● **WORK TASK**:
Leave the pictures in the listing below aside and reproduce exactly the lines starting with the one with "none -> yellow cone E9 level 2" and going on through the one with "none -> orange round brick K9 level 2", both ends included.
------------------------------------------------------------------------
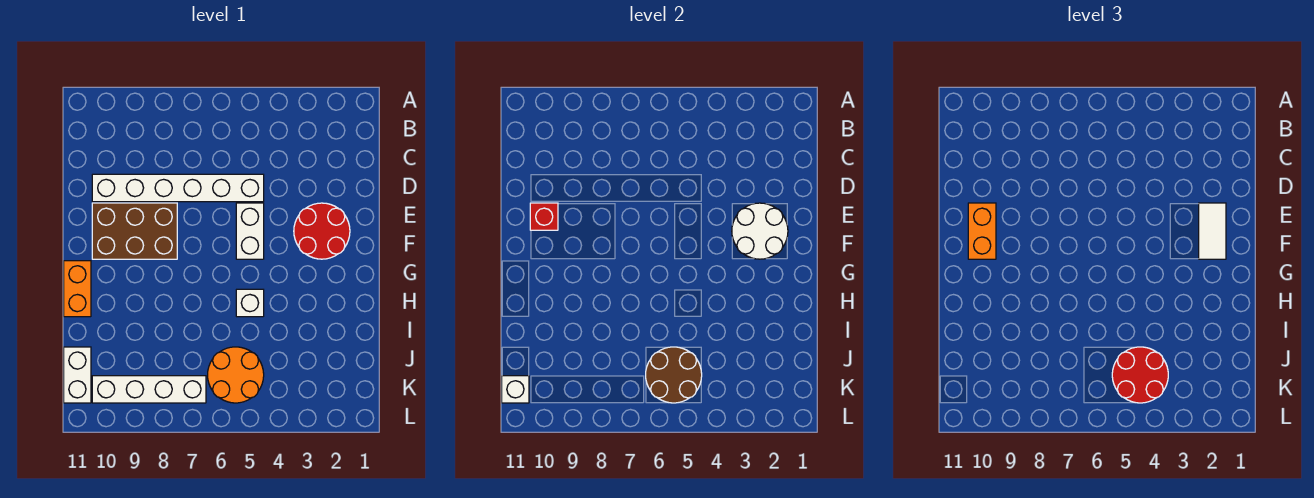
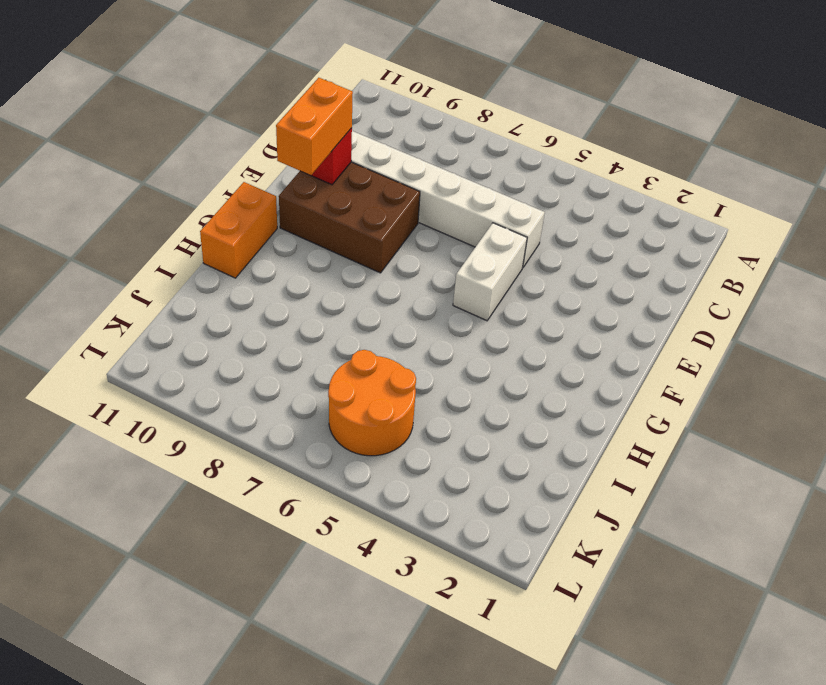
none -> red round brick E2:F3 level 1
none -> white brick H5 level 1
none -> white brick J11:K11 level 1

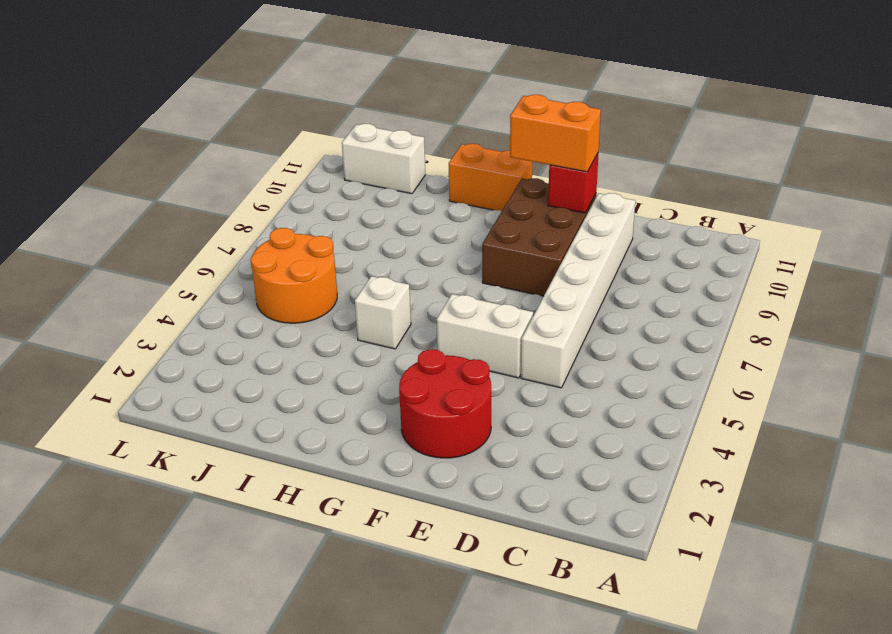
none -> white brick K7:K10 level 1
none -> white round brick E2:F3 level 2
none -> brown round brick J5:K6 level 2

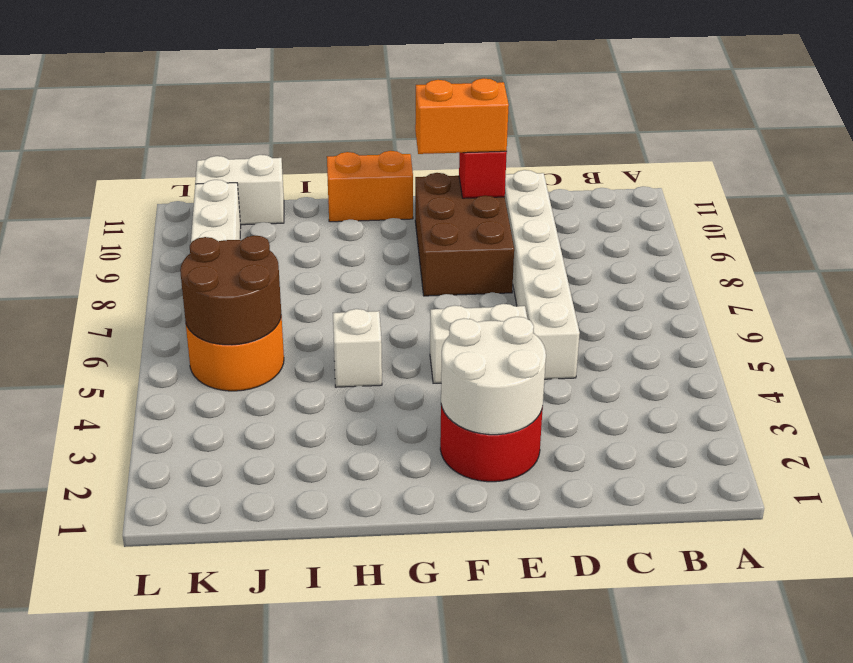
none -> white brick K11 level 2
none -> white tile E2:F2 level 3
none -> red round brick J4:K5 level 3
------------------------------------------------------------------------
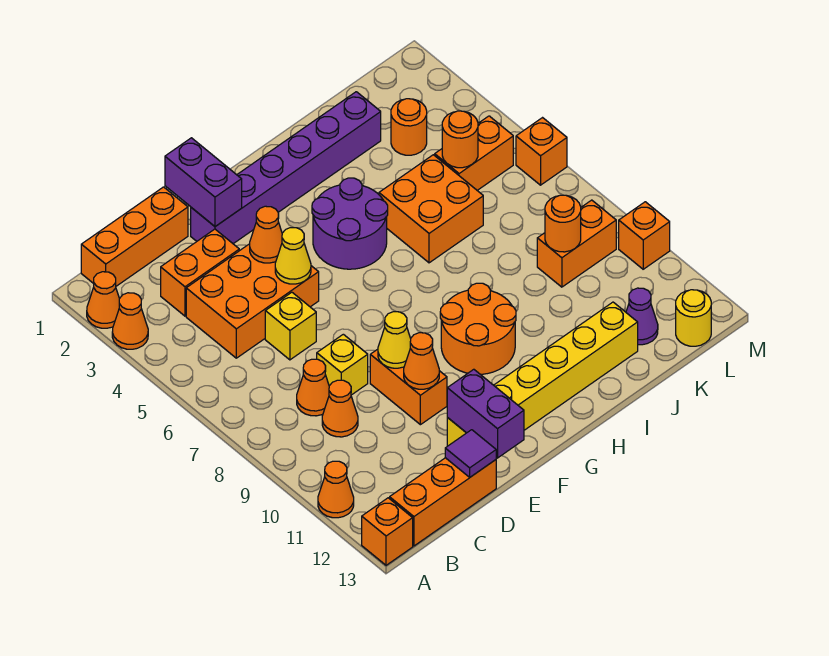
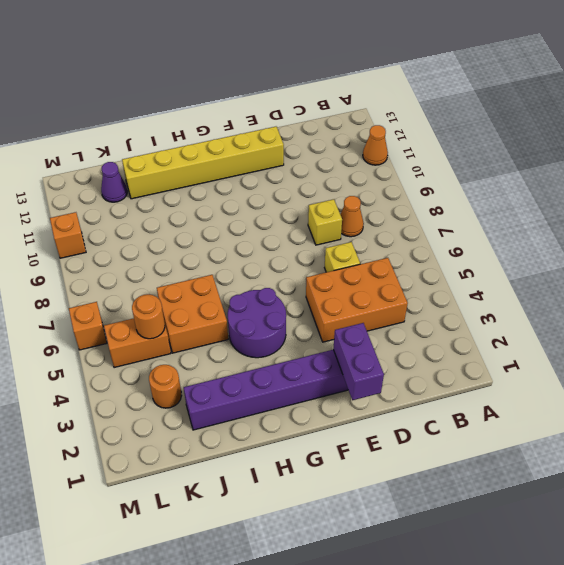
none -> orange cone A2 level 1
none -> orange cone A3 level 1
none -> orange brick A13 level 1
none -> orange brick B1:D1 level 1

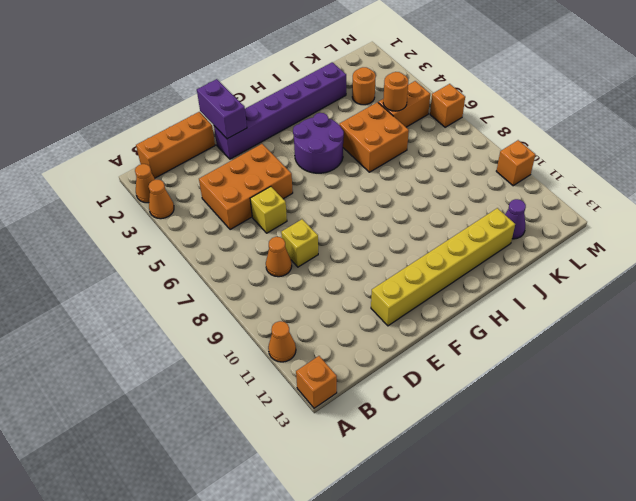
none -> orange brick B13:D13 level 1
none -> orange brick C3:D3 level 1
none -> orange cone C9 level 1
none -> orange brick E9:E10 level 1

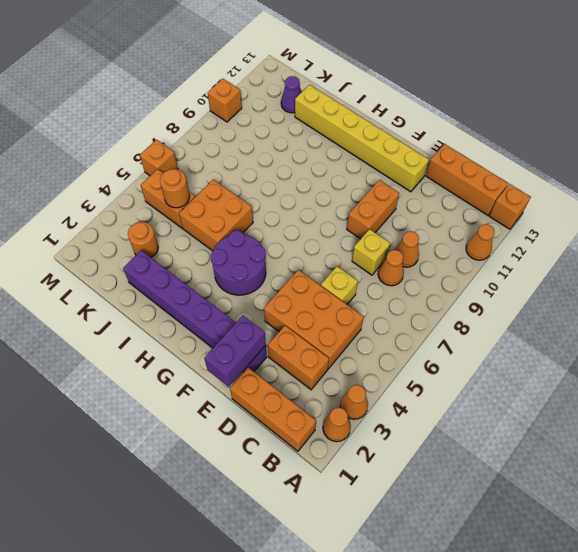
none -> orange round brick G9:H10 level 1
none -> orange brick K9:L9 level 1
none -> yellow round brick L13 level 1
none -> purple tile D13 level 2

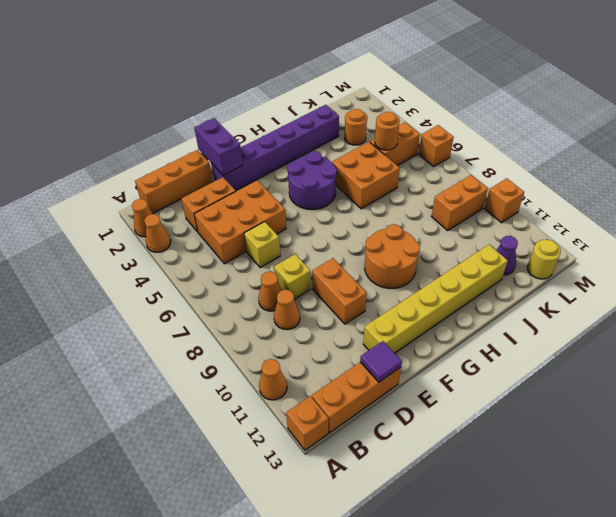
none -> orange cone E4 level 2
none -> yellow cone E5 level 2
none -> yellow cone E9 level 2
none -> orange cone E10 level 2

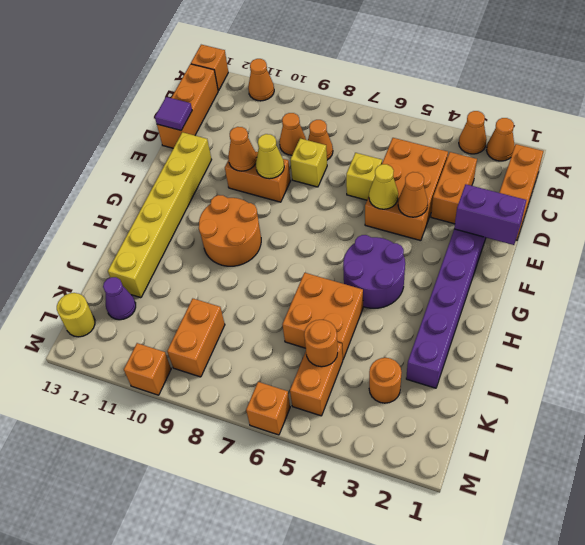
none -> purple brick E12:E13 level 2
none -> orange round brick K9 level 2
------------------------------------------------------------------------
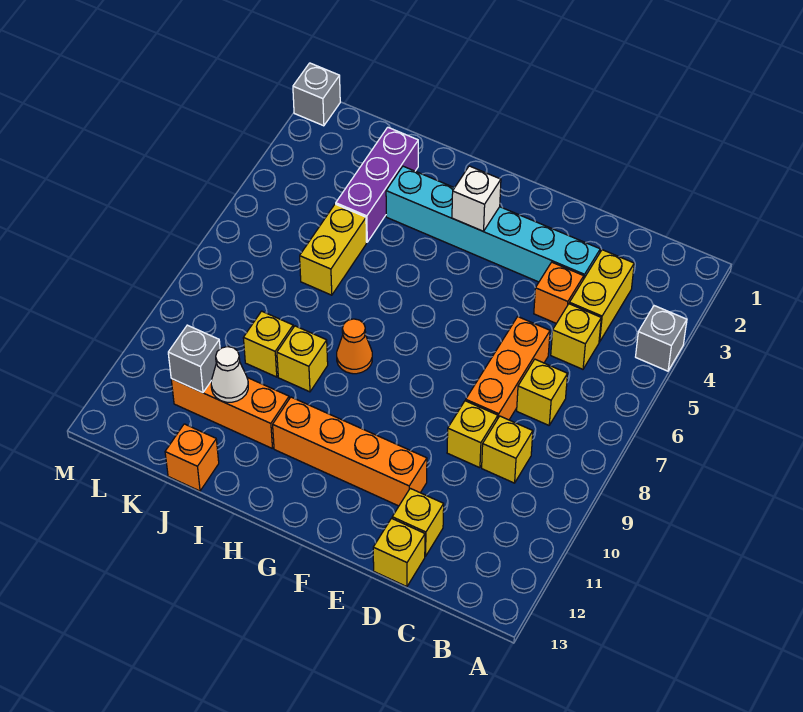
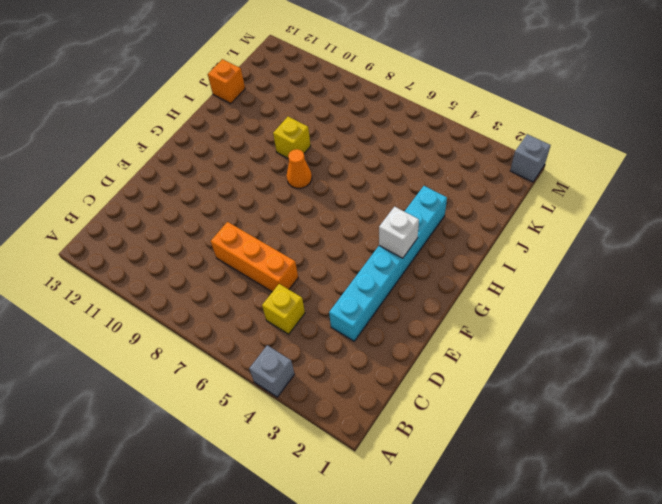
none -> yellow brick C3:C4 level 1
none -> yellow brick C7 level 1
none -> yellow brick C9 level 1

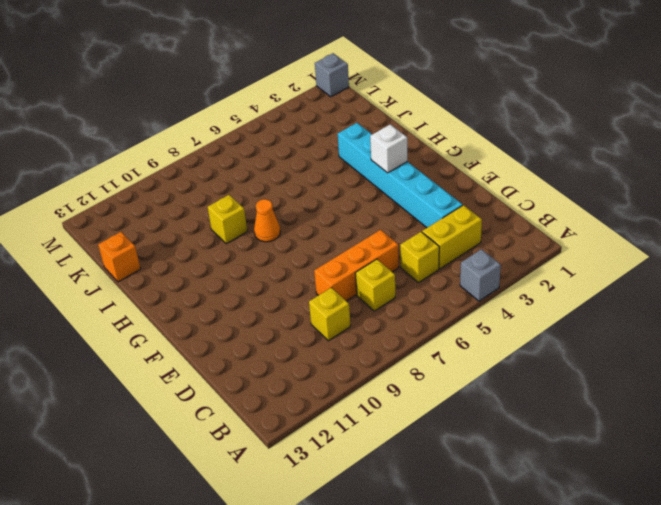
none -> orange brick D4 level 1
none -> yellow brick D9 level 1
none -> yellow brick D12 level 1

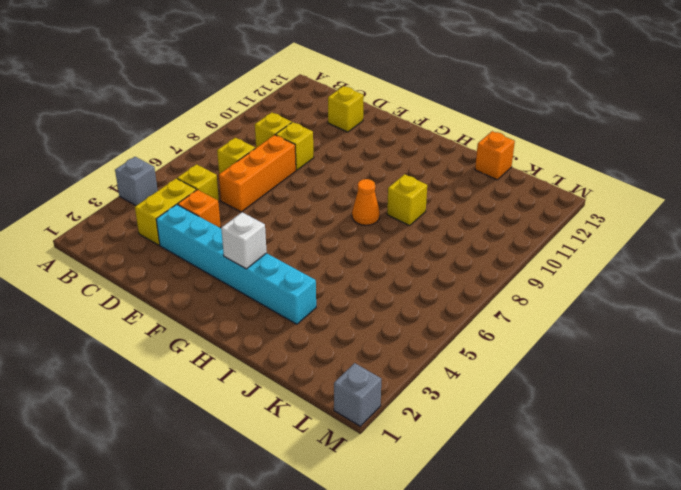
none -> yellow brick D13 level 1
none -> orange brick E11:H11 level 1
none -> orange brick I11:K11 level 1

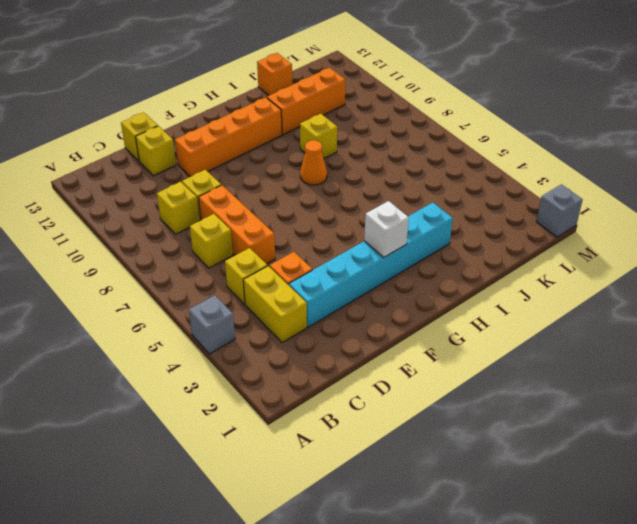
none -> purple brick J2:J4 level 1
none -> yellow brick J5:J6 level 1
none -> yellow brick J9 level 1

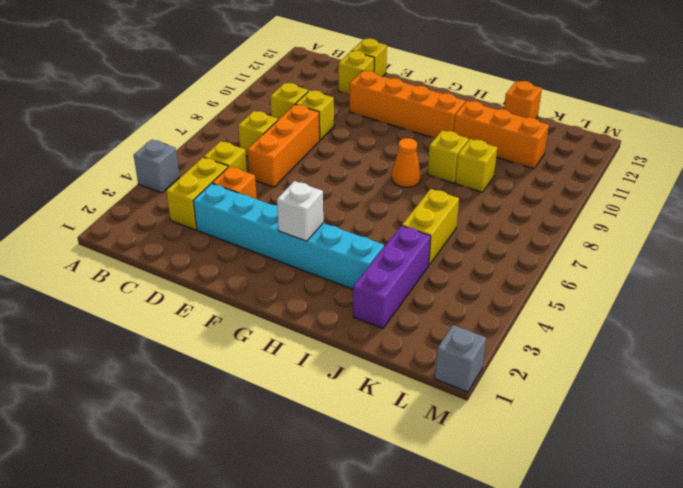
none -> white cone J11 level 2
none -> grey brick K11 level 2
------------------------------------------------------------------------
● **RESPONSE TO THIS EXERCISE**:
none -> yellow cone E9 level 2
none -> orange cone E10 level 2

none -> purple brick E12:E13 level 2
none -> orange round brick K9 level 2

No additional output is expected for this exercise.